Data excerpts: Begin
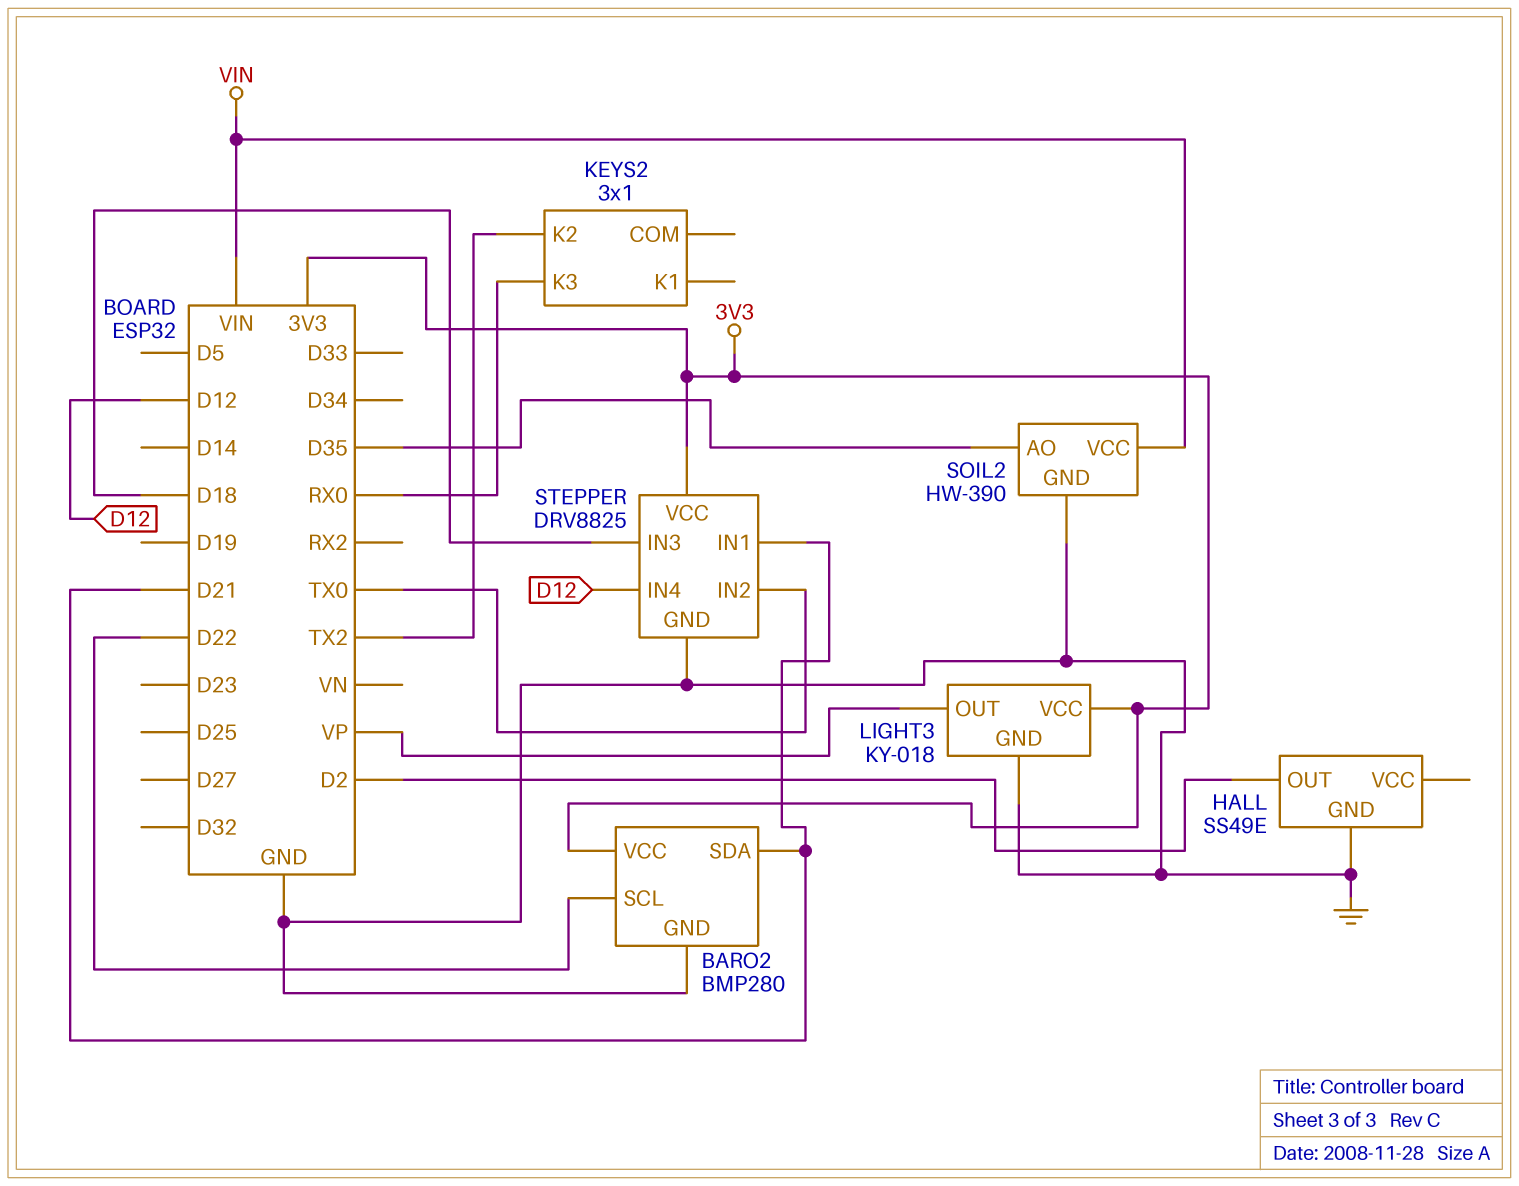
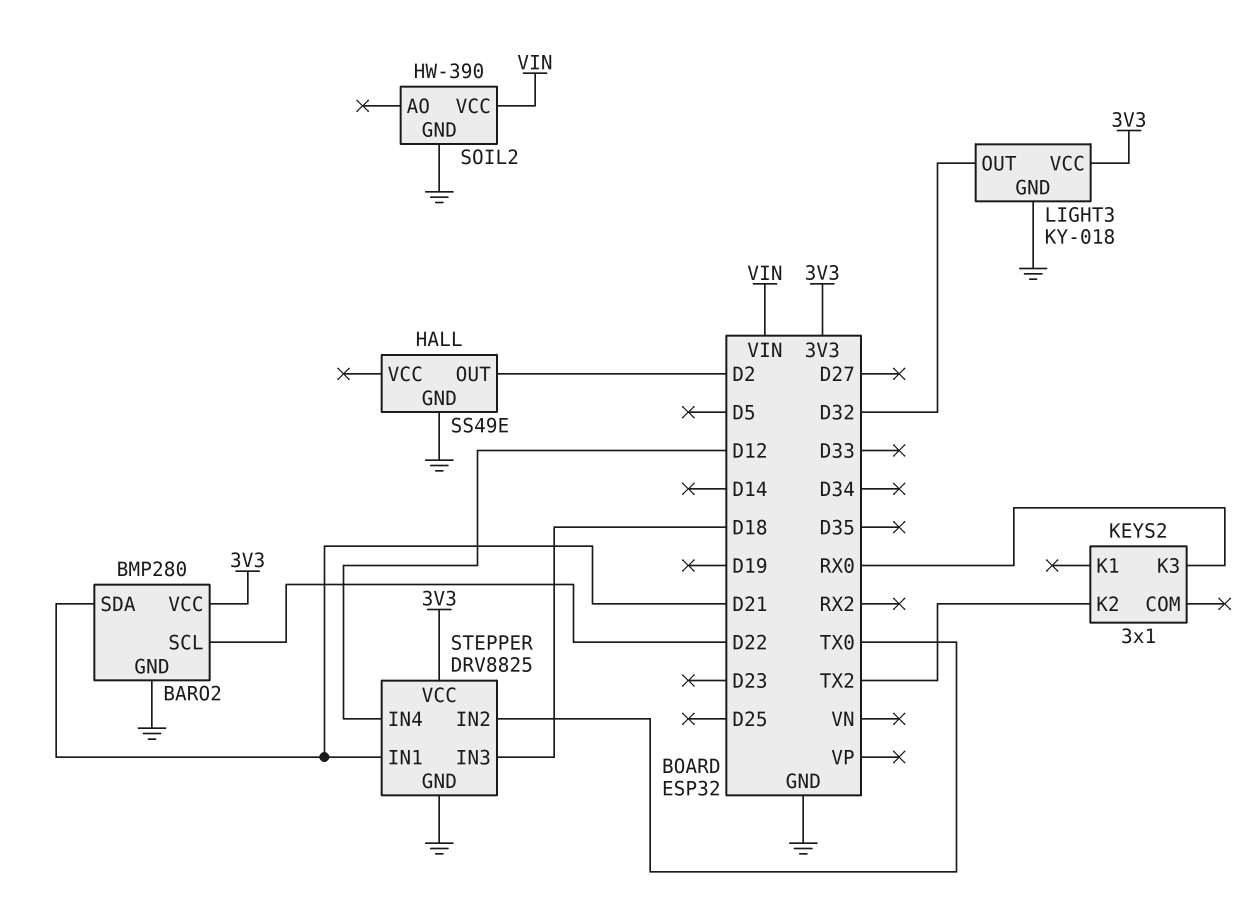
LIGHT3 pin OUT: VP -> D32
SOIL2 pin AO: D35 -> none

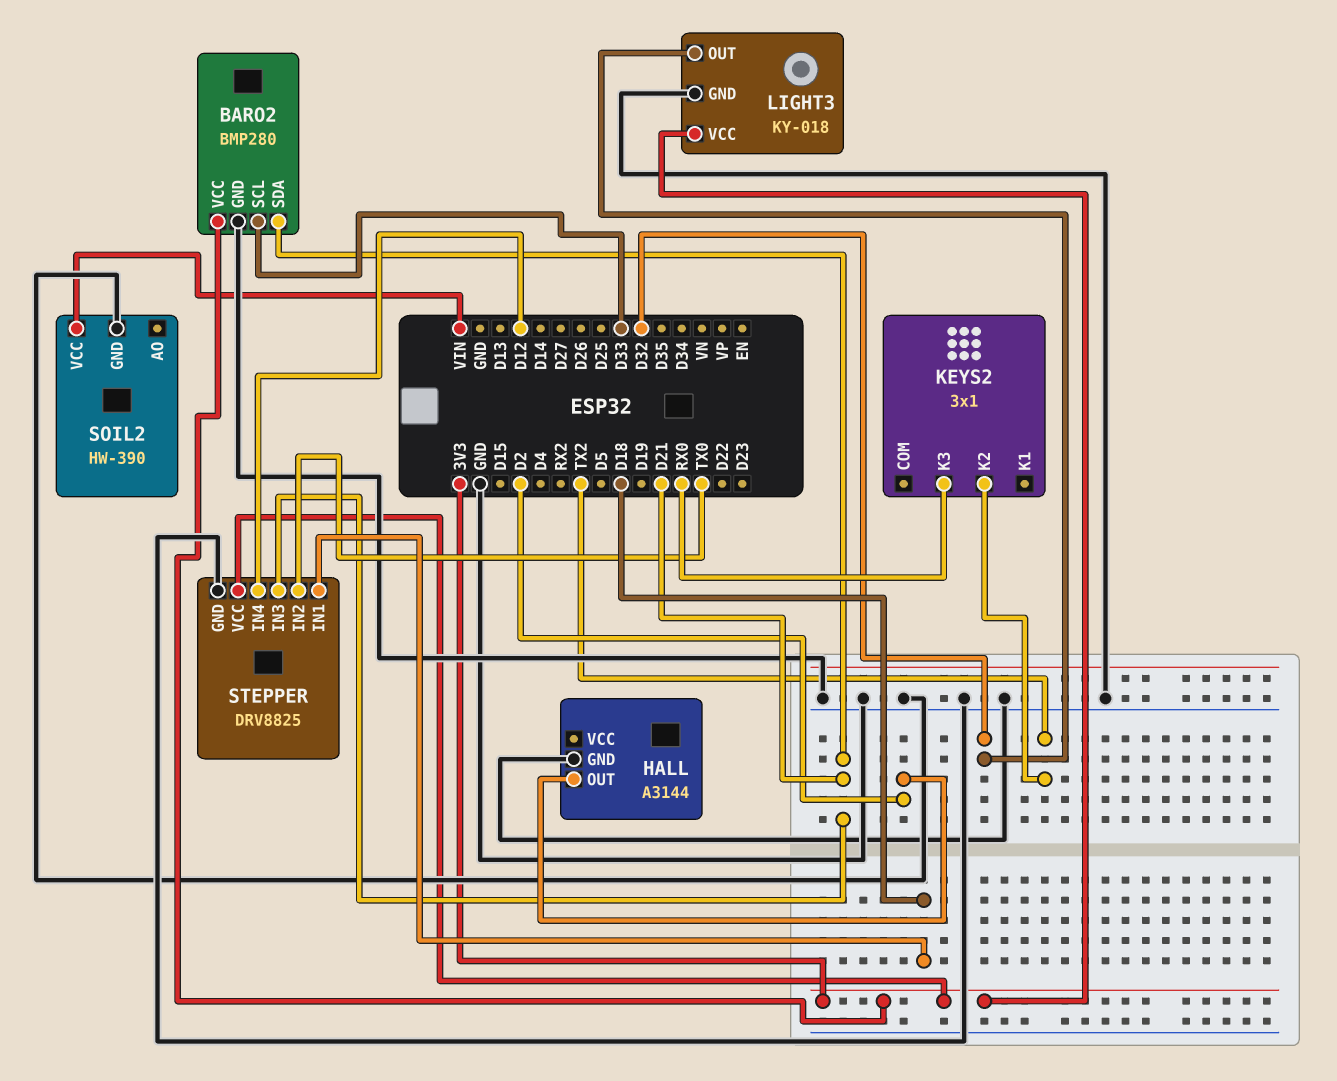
BARO2 pin SCL: D22 -> D33
HALL: SS49E -> A3144
STEPPER pin IN1: D21 -> D18
STEPPER pin IN3: D18 -> D21

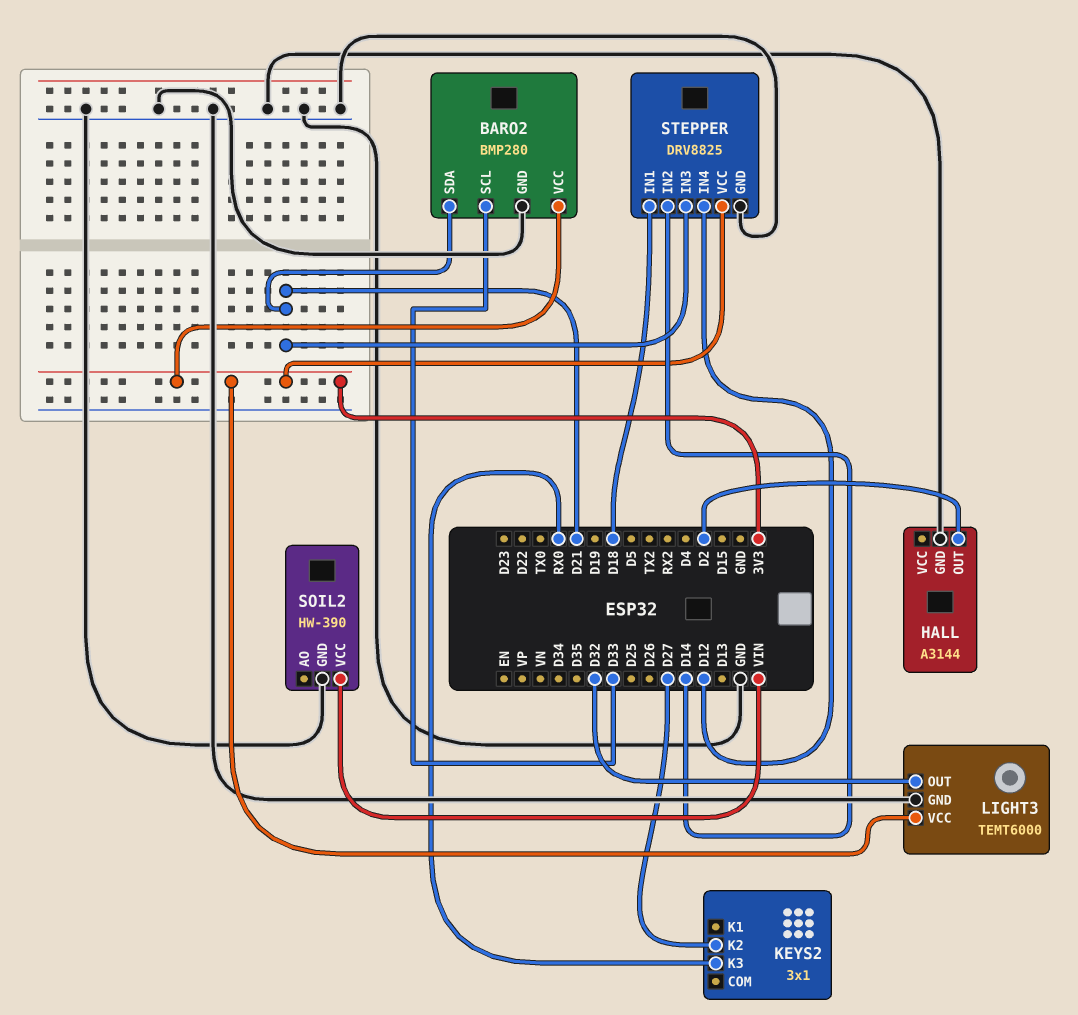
KEYS2 pin K2: TX2 -> D27
LIGHT3: KY-018 -> TEMT6000
STEPPER pin IN2: TX0 -> D14

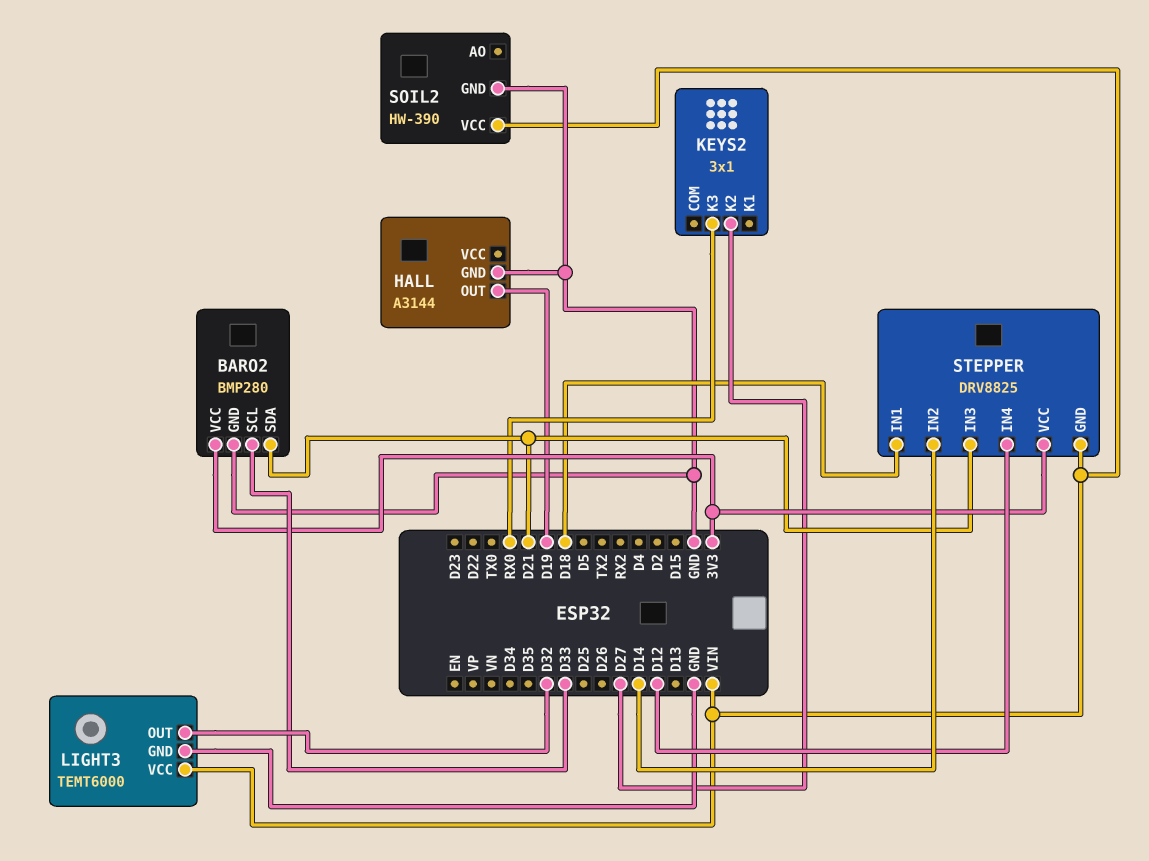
HALL pin OUT: D2 -> D19
LIGHT3 pin VCC: 3V3 -> VIN
STEPPER pin GND: GND -> VIN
Data excerpts: End
**Brief**
Once you find the line containing "HALL pin OUT: D2 -> D19", copy it and every line after it through the end of the records, exactly and nothing else.

**Answer section**
HALL pin OUT: D2 -> D19
LIGHT3 pin VCC: 3V3 -> VIN
STEPPER pin GND: GND -> VIN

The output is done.